*EXERCISE INSTRUCTIONS*
Leave the pictures out and write out exactly the lines from the top of the entries through the line containing "gray triangle: (44, 67) -> (51, 62), moved".

*RECORDS FOR THIS EXERCISE*
BEGIN
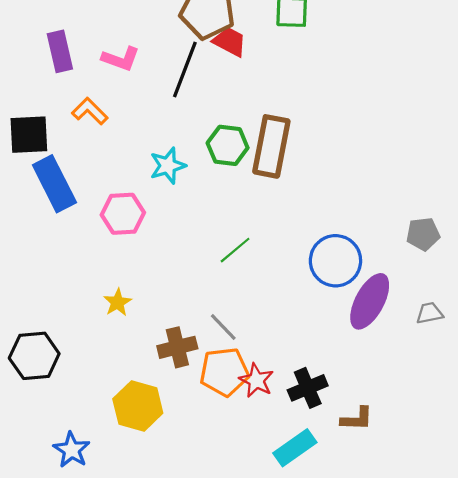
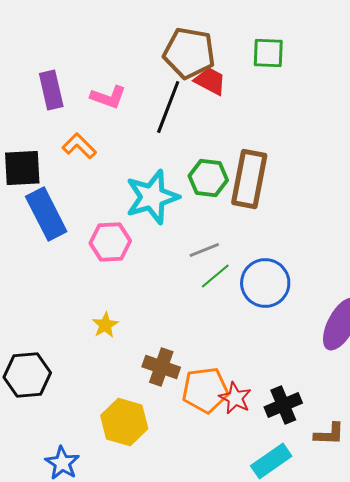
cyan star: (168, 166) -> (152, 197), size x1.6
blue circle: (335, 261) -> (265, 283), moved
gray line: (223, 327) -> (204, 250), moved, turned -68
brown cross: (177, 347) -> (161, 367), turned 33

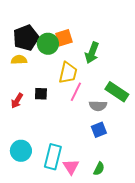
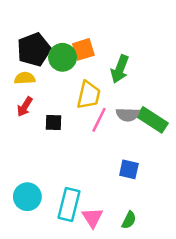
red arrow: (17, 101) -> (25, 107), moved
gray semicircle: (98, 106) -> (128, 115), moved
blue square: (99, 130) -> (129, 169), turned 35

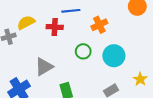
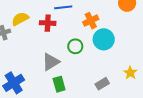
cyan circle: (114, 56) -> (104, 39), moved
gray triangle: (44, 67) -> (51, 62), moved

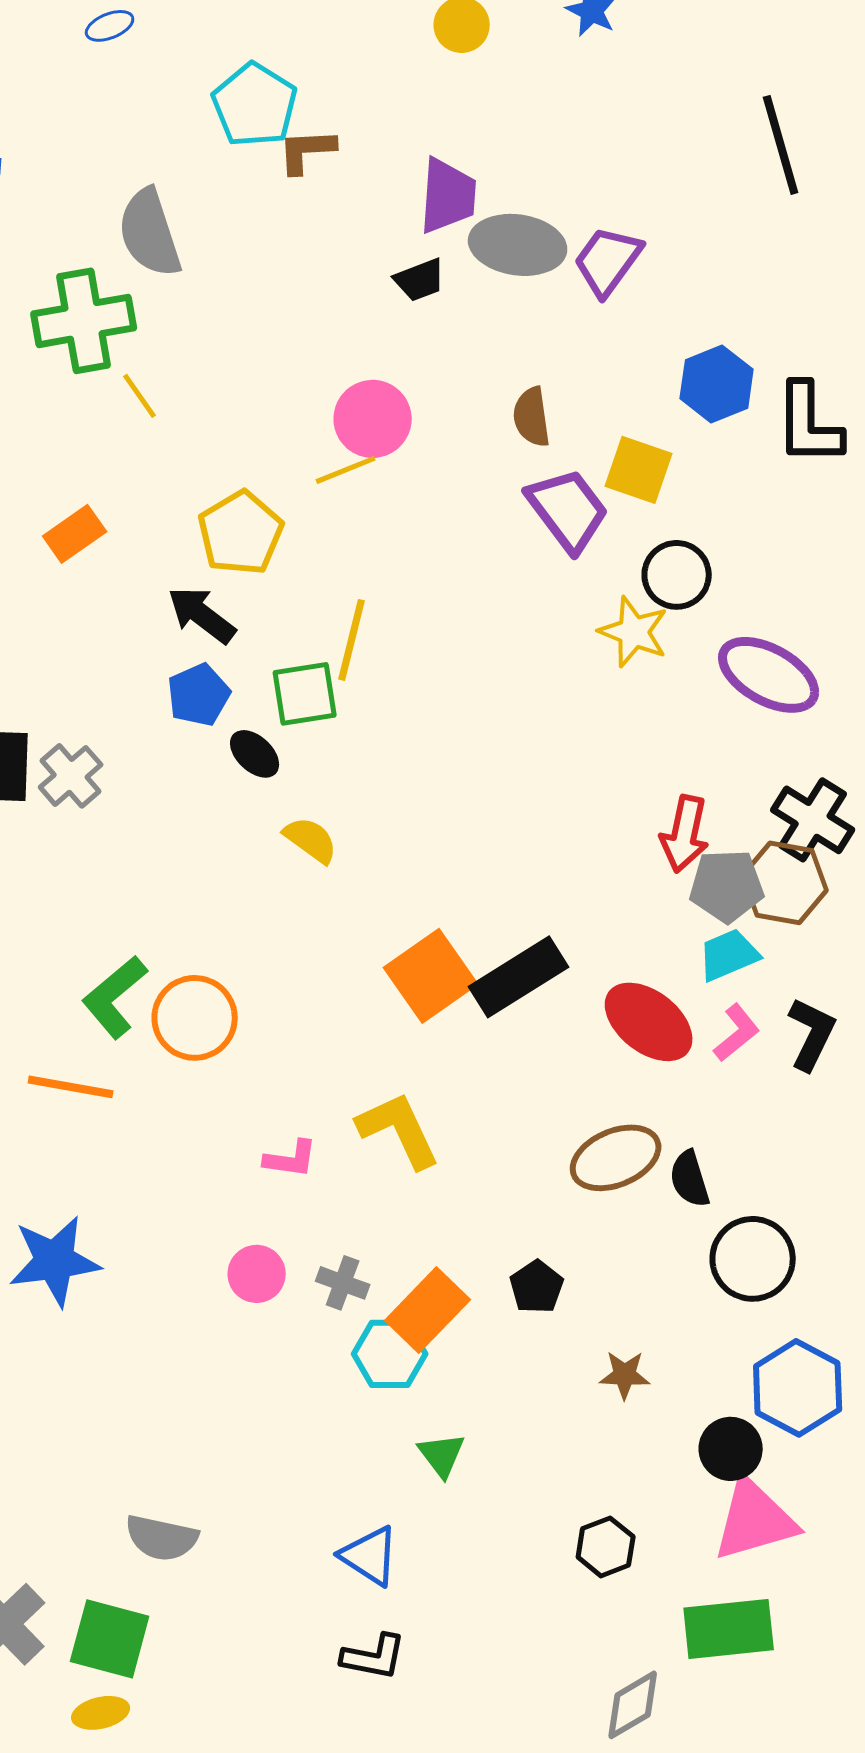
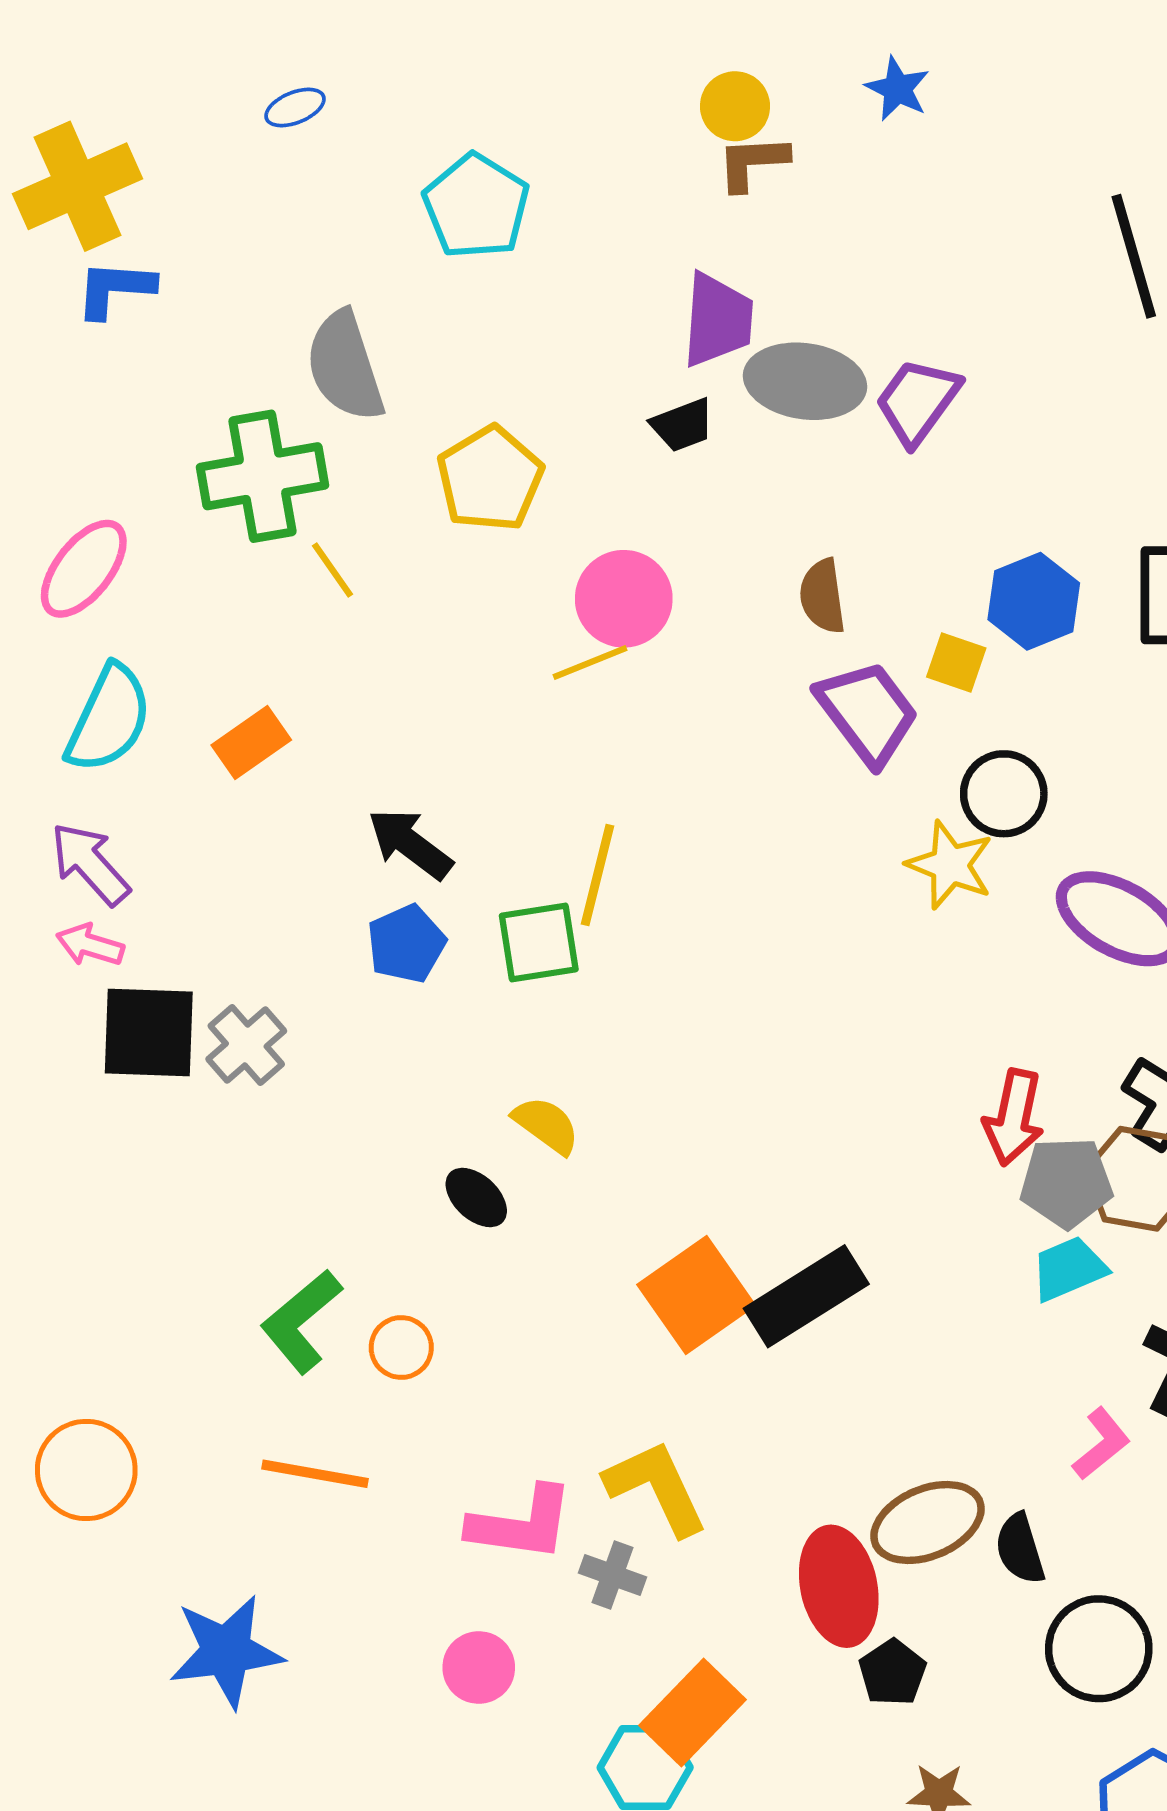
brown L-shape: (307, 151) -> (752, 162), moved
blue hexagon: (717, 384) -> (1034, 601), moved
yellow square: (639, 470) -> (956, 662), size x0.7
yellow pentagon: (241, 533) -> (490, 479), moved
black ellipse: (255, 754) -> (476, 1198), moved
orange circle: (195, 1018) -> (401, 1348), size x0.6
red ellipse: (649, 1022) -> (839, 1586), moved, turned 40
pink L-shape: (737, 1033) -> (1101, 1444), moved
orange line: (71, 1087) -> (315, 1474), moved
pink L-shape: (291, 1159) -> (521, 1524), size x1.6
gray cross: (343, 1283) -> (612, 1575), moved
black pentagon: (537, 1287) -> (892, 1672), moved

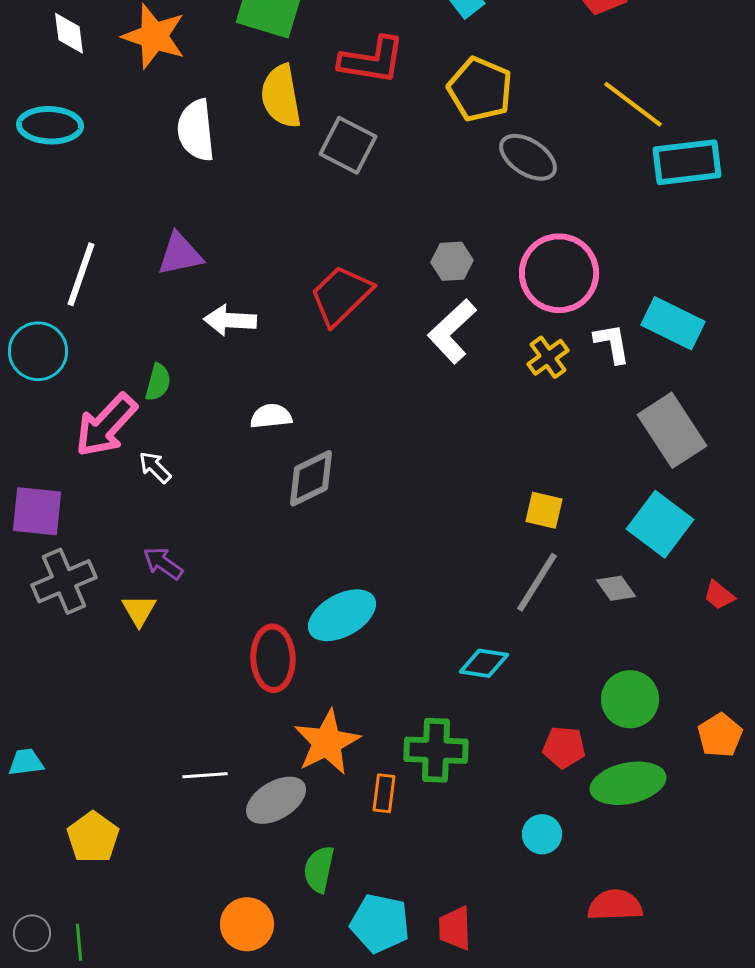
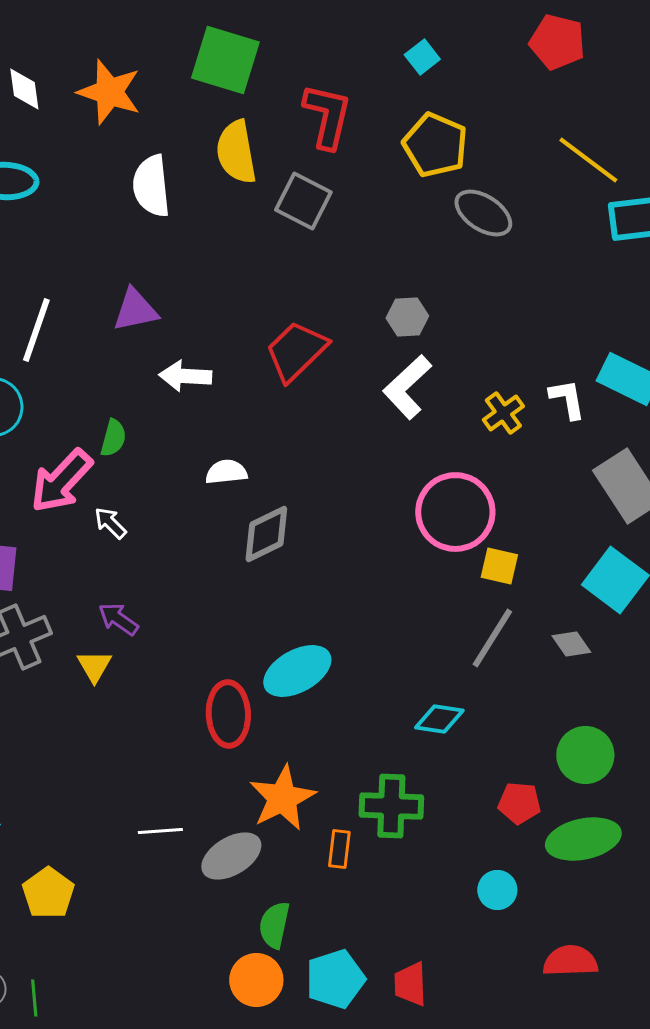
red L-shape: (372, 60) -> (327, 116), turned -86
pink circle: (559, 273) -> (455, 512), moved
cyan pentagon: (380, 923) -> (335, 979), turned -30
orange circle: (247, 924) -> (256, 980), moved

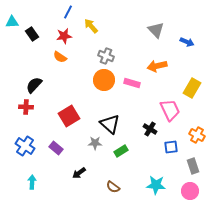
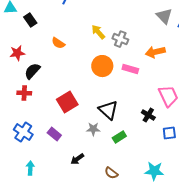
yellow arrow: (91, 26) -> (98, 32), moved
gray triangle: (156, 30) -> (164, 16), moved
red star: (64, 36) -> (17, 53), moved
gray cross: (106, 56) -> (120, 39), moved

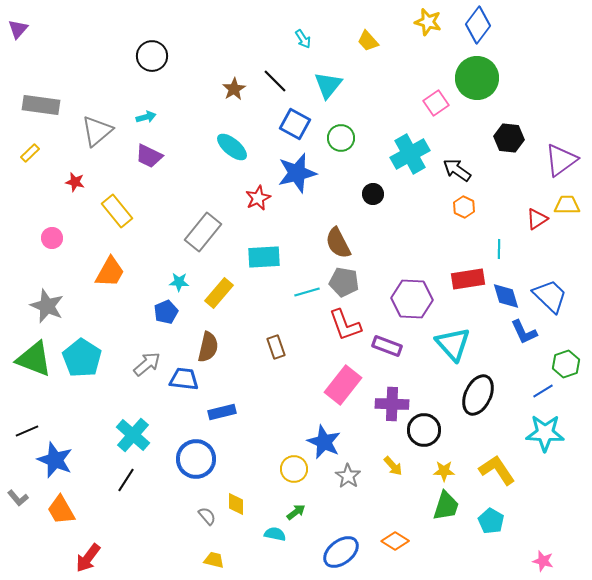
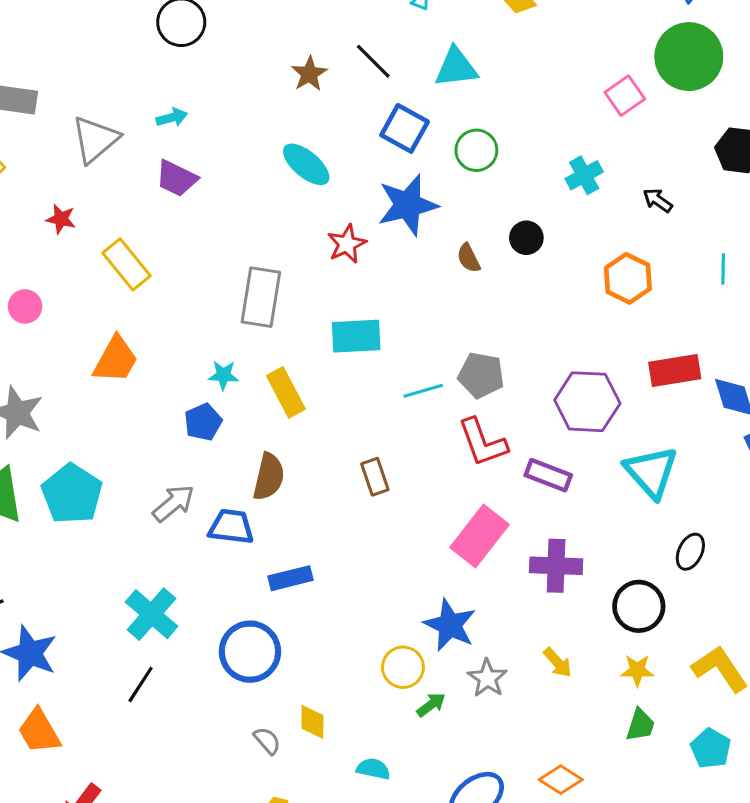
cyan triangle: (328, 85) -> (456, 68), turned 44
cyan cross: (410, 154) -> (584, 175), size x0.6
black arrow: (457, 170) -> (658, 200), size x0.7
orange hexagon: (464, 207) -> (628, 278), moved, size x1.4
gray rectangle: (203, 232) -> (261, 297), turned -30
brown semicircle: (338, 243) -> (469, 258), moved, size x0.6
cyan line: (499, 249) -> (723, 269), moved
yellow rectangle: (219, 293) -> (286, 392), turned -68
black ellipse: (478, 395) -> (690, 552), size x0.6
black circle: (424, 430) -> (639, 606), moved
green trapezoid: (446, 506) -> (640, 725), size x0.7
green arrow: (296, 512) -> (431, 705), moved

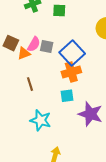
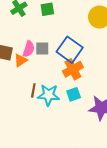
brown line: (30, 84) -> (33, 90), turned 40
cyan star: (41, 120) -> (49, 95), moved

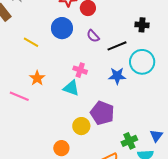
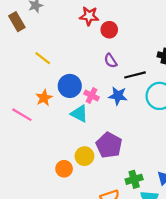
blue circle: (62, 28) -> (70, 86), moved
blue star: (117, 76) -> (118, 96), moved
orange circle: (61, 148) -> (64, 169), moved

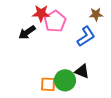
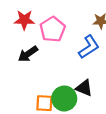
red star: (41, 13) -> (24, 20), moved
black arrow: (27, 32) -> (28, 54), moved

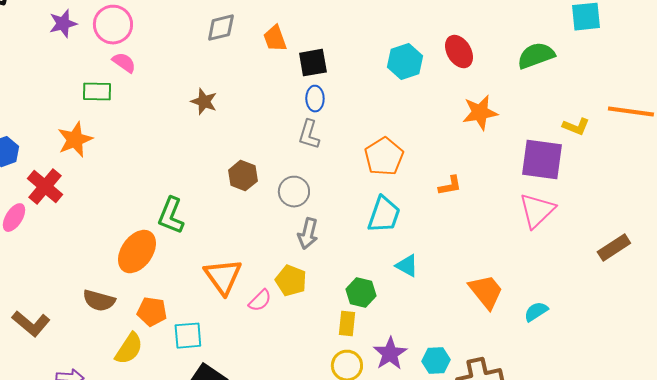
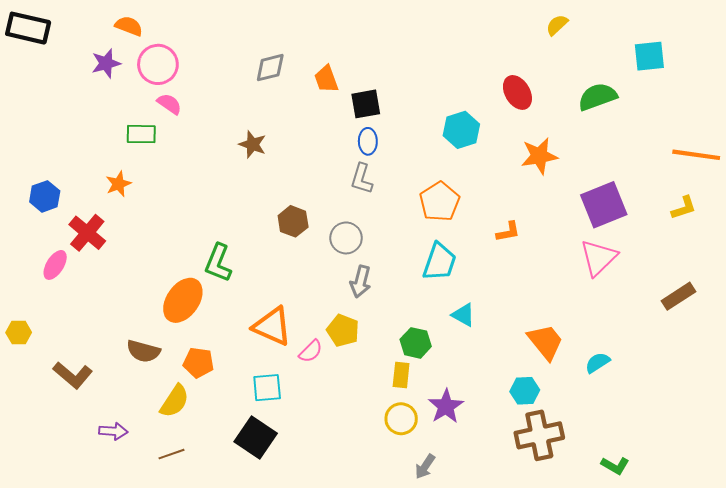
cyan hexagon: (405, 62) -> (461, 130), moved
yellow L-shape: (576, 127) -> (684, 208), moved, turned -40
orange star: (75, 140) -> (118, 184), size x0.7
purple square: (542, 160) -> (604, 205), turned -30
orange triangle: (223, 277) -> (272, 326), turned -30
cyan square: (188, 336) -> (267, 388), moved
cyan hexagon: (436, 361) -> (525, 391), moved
END
*ANSWER BOX*
cyan star: (168, 166) -> (152, 197), size x1.6
blue circle: (335, 261) -> (265, 283), moved
gray line: (223, 327) -> (204, 250), moved, turned -68
brown cross: (177, 347) -> (161, 367), turned 33

red arrow: (17, 101) -> (25, 107), moved
gray semicircle: (98, 106) -> (128, 115), moved
blue square: (99, 130) -> (129, 169), turned 35

cyan circle: (114, 56) -> (104, 39), moved
gray triangle: (44, 67) -> (51, 62), moved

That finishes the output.